**Prompt**
Using the data below, transcribe exactly everything from the line that contains "none -> white brick A2 level 2" down to the line that contains "none -> black brick J3 level 3". Include both of those lines and none of the pictures.

[Task data Boundary: Start]

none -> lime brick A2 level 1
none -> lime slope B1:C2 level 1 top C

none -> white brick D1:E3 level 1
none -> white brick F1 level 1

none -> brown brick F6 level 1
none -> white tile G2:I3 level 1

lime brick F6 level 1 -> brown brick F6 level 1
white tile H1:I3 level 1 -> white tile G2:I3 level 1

[Task data Boundary: End]
[Task data Boundary: Start]

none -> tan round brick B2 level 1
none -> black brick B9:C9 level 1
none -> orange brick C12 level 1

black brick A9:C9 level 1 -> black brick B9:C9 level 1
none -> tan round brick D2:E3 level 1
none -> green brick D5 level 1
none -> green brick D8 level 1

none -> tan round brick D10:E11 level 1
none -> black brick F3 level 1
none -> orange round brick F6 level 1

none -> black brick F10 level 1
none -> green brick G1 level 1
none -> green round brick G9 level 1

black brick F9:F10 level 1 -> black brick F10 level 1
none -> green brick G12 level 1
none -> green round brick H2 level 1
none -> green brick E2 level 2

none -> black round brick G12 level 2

[Task data Boundary: End]
[Task data Boundary: Start]

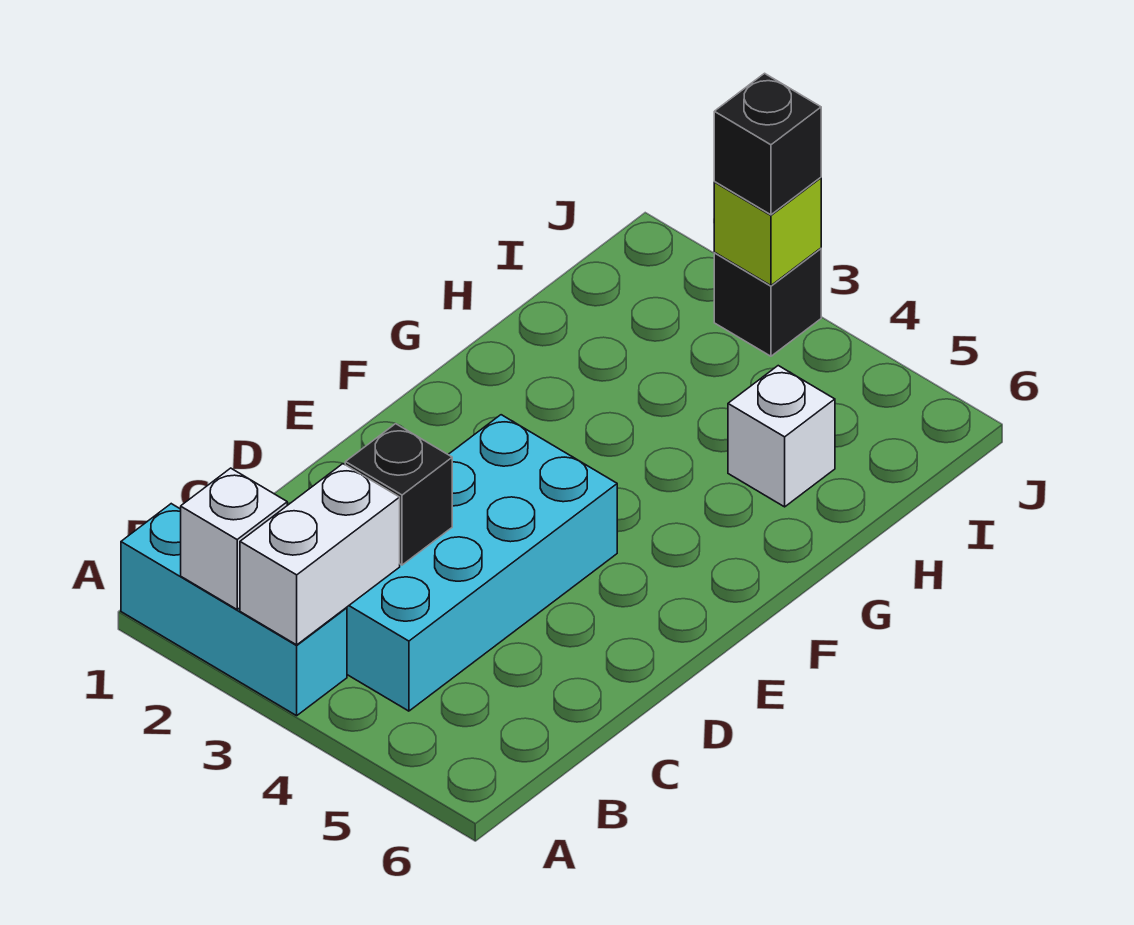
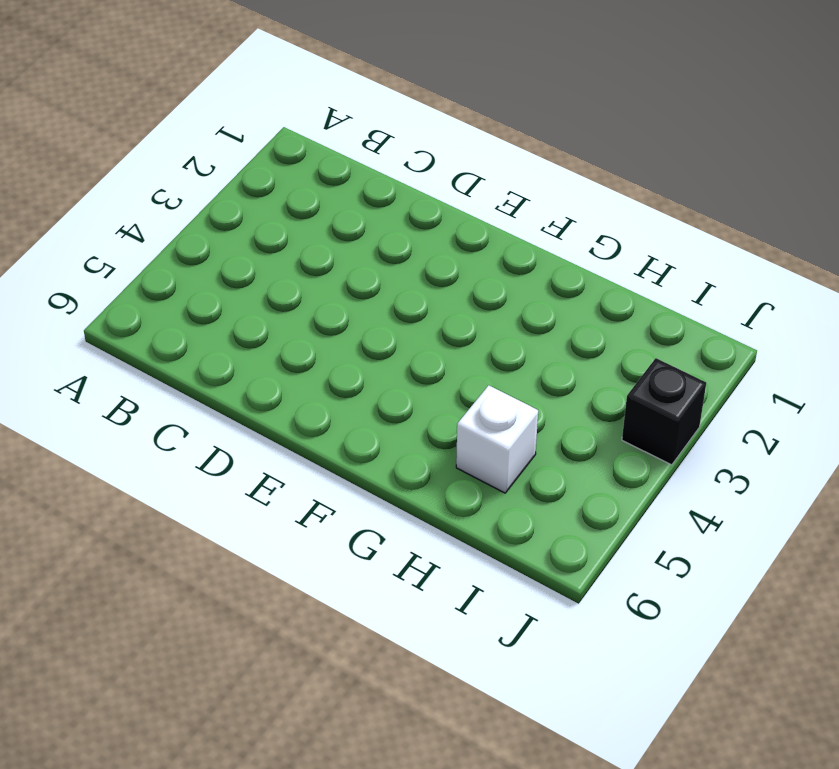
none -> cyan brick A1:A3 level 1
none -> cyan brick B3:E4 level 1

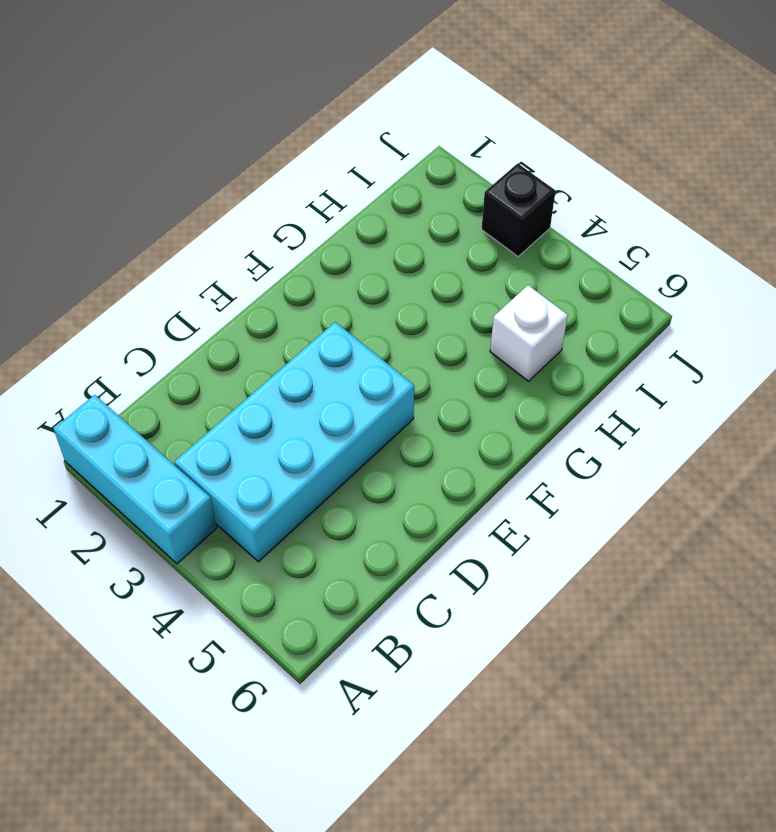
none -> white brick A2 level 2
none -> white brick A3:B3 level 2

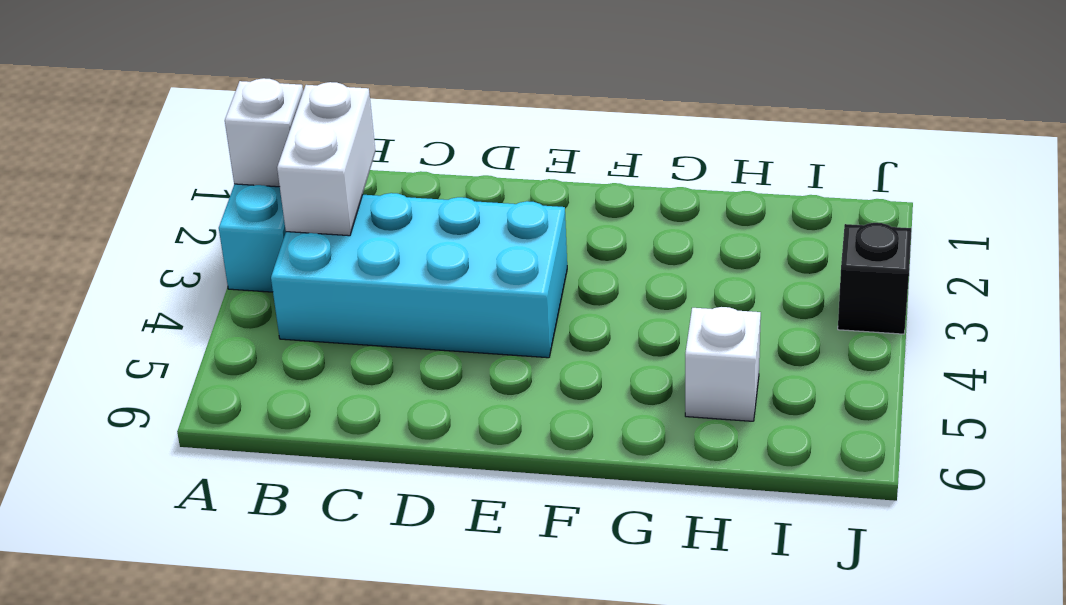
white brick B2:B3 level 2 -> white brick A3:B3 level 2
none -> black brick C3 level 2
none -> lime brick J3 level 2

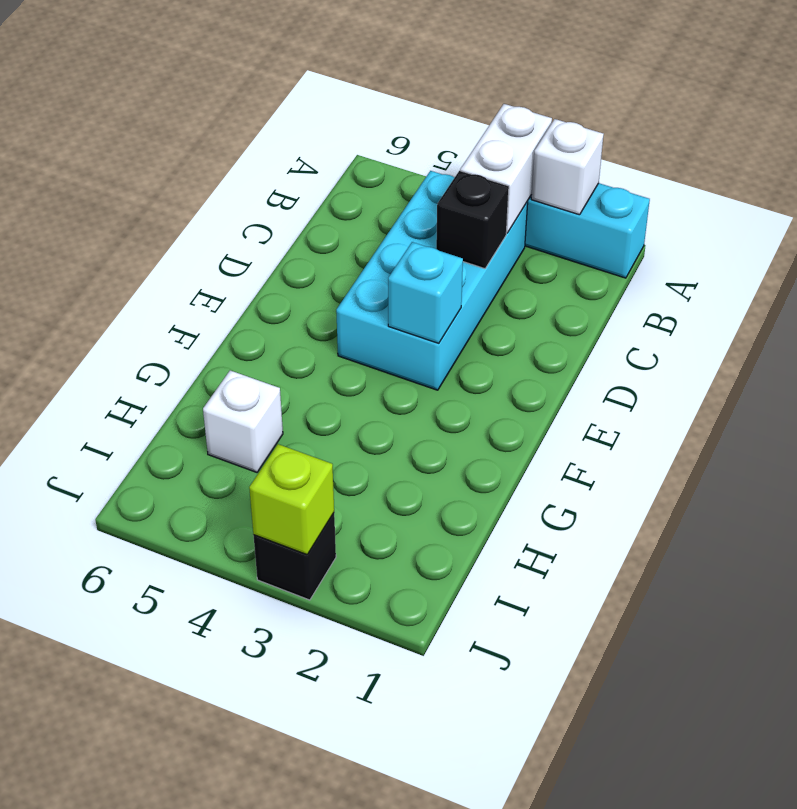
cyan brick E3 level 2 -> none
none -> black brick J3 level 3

[Task data Boundary: End]

**Solution for this problem**
none -> white brick A2 level 2
none -> white brick A3:B3 level 2

white brick B2:B3 level 2 -> white brick A3:B3 level 2
none -> black brick C3 level 2
none -> lime brick J3 level 2

cyan brick E3 level 2 -> none
none -> black brick J3 level 3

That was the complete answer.